Revision tracking records
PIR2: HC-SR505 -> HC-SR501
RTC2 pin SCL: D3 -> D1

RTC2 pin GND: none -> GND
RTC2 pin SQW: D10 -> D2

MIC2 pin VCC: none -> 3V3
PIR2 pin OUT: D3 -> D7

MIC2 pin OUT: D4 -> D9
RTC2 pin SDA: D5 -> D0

▶ **Work task**:
Among the lines of the data, some may include "none" as a word or string; report how many, and nothing else.

▶ **Solution below**:
2